◆ Records for the task
▼▼▼
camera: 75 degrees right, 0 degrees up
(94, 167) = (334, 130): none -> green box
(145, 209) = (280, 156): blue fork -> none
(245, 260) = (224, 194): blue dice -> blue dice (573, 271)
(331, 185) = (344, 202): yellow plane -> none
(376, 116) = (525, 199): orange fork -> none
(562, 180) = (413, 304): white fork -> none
▲▲▲
▼▼▼
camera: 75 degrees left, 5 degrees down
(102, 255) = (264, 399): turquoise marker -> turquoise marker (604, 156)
▲▲▲
◆ Work required
Within the material above, the line with "(145, 209) = (280, 156): blue fork -> none" opens the range and the line with "(562, 180) = (413, 304): white fork -> none" closes it; reproduce that range word for word.

◆ Reply to the exercise
(145, 209) = (280, 156): blue fork -> none
(245, 260) = (224, 194): blue dice -> blue dice (573, 271)
(331, 185) = (344, 202): yellow plane -> none
(376, 116) = (525, 199): orange fork -> none
(562, 180) = (413, 304): white fork -> none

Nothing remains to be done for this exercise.